Task to complete »
Each record below should be given again exactly as it reads.

[[ Data section, beginning ]]

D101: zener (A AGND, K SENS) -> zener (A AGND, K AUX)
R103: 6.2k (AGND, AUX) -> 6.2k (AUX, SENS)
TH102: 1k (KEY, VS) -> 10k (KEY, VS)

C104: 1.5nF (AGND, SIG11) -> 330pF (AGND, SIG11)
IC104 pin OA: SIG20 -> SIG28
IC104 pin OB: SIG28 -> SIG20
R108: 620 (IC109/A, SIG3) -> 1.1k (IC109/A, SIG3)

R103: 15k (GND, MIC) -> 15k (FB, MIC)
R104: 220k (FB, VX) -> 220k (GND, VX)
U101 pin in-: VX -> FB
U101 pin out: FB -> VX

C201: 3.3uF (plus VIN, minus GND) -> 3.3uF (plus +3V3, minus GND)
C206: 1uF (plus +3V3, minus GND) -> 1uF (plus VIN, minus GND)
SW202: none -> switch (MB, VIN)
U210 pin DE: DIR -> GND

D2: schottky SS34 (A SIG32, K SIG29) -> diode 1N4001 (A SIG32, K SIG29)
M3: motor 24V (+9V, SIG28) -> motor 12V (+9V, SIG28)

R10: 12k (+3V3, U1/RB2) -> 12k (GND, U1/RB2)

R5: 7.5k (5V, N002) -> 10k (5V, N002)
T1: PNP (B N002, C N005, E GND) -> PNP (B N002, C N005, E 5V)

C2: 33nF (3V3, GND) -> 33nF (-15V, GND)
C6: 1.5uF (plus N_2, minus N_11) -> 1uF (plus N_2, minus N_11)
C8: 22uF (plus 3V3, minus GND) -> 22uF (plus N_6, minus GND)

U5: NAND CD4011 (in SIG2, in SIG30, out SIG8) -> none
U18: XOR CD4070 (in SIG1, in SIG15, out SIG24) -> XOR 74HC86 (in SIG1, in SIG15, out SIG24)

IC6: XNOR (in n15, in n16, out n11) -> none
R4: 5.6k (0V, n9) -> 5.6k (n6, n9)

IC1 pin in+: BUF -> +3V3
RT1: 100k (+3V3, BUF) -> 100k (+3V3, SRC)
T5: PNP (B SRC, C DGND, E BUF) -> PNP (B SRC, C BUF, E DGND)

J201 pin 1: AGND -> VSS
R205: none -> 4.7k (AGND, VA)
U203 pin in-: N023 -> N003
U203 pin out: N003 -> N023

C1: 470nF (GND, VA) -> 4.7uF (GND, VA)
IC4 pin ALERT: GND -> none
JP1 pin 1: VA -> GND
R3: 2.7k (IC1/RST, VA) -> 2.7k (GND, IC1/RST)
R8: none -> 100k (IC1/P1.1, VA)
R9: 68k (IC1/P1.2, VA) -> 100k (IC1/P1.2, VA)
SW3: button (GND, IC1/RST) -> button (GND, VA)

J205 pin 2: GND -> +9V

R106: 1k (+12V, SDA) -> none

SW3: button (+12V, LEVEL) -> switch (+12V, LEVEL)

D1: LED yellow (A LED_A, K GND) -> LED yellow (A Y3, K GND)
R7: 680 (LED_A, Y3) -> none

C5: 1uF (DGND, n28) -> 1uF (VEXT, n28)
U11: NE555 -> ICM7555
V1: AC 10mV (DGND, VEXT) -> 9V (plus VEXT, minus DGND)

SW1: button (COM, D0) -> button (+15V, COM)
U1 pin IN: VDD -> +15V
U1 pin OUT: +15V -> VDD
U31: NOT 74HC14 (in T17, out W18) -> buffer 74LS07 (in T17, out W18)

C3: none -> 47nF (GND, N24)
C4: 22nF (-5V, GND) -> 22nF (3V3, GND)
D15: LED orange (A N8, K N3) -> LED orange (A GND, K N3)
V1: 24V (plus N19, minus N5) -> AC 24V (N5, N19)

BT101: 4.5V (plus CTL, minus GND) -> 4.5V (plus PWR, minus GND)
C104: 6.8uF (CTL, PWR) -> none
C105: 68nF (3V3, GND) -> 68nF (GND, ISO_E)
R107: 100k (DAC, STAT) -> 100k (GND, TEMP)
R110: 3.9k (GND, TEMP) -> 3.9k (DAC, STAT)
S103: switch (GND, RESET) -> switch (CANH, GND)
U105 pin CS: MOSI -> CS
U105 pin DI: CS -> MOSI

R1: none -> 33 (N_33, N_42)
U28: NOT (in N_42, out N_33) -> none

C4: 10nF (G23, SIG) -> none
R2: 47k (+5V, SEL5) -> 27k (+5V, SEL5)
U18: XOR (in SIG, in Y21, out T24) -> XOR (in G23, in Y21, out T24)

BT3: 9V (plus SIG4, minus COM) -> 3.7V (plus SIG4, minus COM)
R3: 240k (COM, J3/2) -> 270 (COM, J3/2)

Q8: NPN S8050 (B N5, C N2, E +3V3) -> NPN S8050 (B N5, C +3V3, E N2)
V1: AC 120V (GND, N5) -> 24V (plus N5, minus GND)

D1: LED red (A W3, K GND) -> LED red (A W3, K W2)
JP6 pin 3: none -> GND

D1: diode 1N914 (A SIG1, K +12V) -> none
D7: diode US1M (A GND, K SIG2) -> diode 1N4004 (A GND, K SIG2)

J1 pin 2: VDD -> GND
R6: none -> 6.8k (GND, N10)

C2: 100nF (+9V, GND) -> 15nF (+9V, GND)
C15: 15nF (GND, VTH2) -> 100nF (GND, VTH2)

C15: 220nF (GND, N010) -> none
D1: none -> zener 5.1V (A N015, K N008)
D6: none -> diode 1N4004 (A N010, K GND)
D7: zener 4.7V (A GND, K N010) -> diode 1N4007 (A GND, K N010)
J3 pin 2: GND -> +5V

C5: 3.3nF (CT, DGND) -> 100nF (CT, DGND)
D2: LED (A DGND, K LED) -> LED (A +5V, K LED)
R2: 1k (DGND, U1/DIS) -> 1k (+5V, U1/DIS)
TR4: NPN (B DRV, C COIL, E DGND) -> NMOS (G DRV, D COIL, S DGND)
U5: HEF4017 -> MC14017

[[ Data section, end ]]

Answer space »
D101: zener (A AGND, K SENS) -> zener (A AGND, K AUX)
R103: 6.2k (AGND, AUX) -> 6.2k (AUX, SENS)
TH102: 1k (KEY, VS) -> 10k (KEY, VS)

C104: 1.5nF (AGND, SIG11) -> 330pF (AGND, SIG11)
IC104 pin OA: SIG20 -> SIG28
IC104 pin OB: SIG28 -> SIG20
R108: 620 (IC109/A, SIG3) -> 1.1k (IC109/A, SIG3)

R103: 15k (GND, MIC) -> 15k (FB, MIC)
R104: 220k (FB, VX) -> 220k (GND, VX)
U101 pin in-: VX -> FB
U101 pin out: FB -> VX

C201: 3.3uF (plus VIN, minus GND) -> 3.3uF (plus +3V3, minus GND)
C206: 1uF (plus +3V3, minus GND) -> 1uF (plus VIN, minus GND)
SW202: none -> switch (MB, VIN)
U210 pin DE: DIR -> GND

D2: schottky SS34 (A SIG32, K SIG29) -> diode 1N4001 (A SIG32, K SIG29)
M3: motor 24V (+9V, SIG28) -> motor 12V (+9V, SIG28)

R10: 12k (+3V3, U1/RB2) -> 12k (GND, U1/RB2)

R5: 7.5k (5V, N002) -> 10k (5V, N002)
T1: PNP (B N002, C N005, E GND) -> PNP (B N002, C N005, E 5V)

C2: 33nF (3V3, GND) -> 33nF (-15V, GND)
C6: 1.5uF (plus N_2, minus N_11) -> 1uF (plus N_2, minus N_11)
C8: 22uF (plus 3V3, minus GND) -> 22uF (plus N_6, minus GND)

U5: NAND CD4011 (in SIG2, in SIG30, out SIG8) -> none
U18: XOR CD4070 (in SIG1, in SIG15, out SIG24) -> XOR 74HC86 (in SIG1, in SIG15, out SIG24)

IC6: XNOR (in n15, in n16, out n11) -> none
R4: 5.6k (0V, n9) -> 5.6k (n6, n9)

IC1 pin in+: BUF -> +3V3
RT1: 100k (+3V3, BUF) -> 100k (+3V3, SRC)
T5: PNP (B SRC, C DGND, E BUF) -> PNP (B SRC, C BUF, E DGND)

J201 pin 1: AGND -> VSS
R205: none -> 4.7k (AGND, VA)
U203 pin in-: N023 -> N003
U203 pin out: N003 -> N023

C1: 470nF (GND, VA) -> 4.7uF (GND, VA)
IC4 pin ALERT: GND -> none
JP1 pin 1: VA -> GND
R3: 2.7k (IC1/RST, VA) -> 2.7k (GND, IC1/RST)
R8: none -> 100k (IC1/P1.1, VA)
R9: 68k (IC1/P1.2, VA) -> 100k (IC1/P1.2, VA)
SW3: button (GND, IC1/RST) -> button (GND, VA)

J205 pin 2: GND -> +9V

R106: 1k (+12V, SDA) -> none

SW3: button (+12V, LEVEL) -> switch (+12V, LEVEL)

D1: LED yellow (A LED_A, K GND) -> LED yellow (A Y3, K GND)
R7: 680 (LED_A, Y3) -> none

C5: 1uF (DGND, n28) -> 1uF (VEXT, n28)
U11: NE555 -> ICM7555
V1: AC 10mV (DGND, VEXT) -> 9V (plus VEXT, minus DGND)

SW1: button (COM, D0) -> button (+15V, COM)
U1 pin IN: VDD -> +15V
U1 pin OUT: +15V -> VDD
U31: NOT 74HC14 (in T17, out W18) -> buffer 74LS07 (in T17, out W18)

C3: none -> 47nF (GND, N24)
C4: 22nF (-5V, GND) -> 22nF (3V3, GND)
D15: LED orange (A N8, K N3) -> LED orange (A GND, K N3)
V1: 24V (plus N19, minus N5) -> AC 24V (N5, N19)

BT101: 4.5V (plus CTL, minus GND) -> 4.5V (plus PWR, minus GND)
C104: 6.8uF (CTL, PWR) -> none
C105: 68nF (3V3, GND) -> 68nF (GND, ISO_E)
R107: 100k (DAC, STAT) -> 100k (GND, TEMP)
R110: 3.9k (GND, TEMP) -> 3.9k (DAC, STAT)
S103: switch (GND, RESET) -> switch (CANH, GND)
U105 pin CS: MOSI -> CS
U105 pin DI: CS -> MOSI

R1: none -> 33 (N_33, N_42)
U28: NOT (in N_42, out N_33) -> none

C4: 10nF (G23, SIG) -> none
R2: 47k (+5V, SEL5) -> 27k (+5V, SEL5)
U18: XOR (in SIG, in Y21, out T24) -> XOR (in G23, in Y21, out T24)

BT3: 9V (plus SIG4, minus COM) -> 3.7V (plus SIG4, minus COM)
R3: 240k (COM, J3/2) -> 270 (COM, J3/2)

Q8: NPN S8050 (B N5, C N2, E +3V3) -> NPN S8050 (B N5, C +3V3, E N2)
V1: AC 120V (GND, N5) -> 24V (plus N5, minus GND)

D1: LED red (A W3, K GND) -> LED red (A W3, K W2)
JP6 pin 3: none -> GND

D1: diode 1N914 (A SIG1, K +12V) -> none
D7: diode US1M (A GND, K SIG2) -> diode 1N4004 (A GND, K SIG2)

J1 pin 2: VDD -> GND
R6: none -> 6.8k (GND, N10)

C2: 100nF (+9V, GND) -> 15nF (+9V, GND)
C15: 15nF (GND, VTH2) -> 100nF (GND, VTH2)

C15: 220nF (GND, N010) -> none
D1: none -> zener 5.1V (A N015, K N008)
D6: none -> diode 1N4004 (A N010, K GND)
D7: zener 4.7V (A GND, K N010) -> diode 1N4007 (A GND, K N010)
J3 pin 2: GND -> +5V

C5: 3.3nF (CT, DGND) -> 100nF (CT, DGND)
D2: LED (A DGND, K LED) -> LED (A +5V, K LED)
R2: 1k (DGND, U1/DIS) -> 1k (+5V, U1/DIS)
TR4: NPN (B DRV, C COIL, E DGND) -> NMOS (G DRV, D COIL, S DGND)
U5: HEF4017 -> MC14017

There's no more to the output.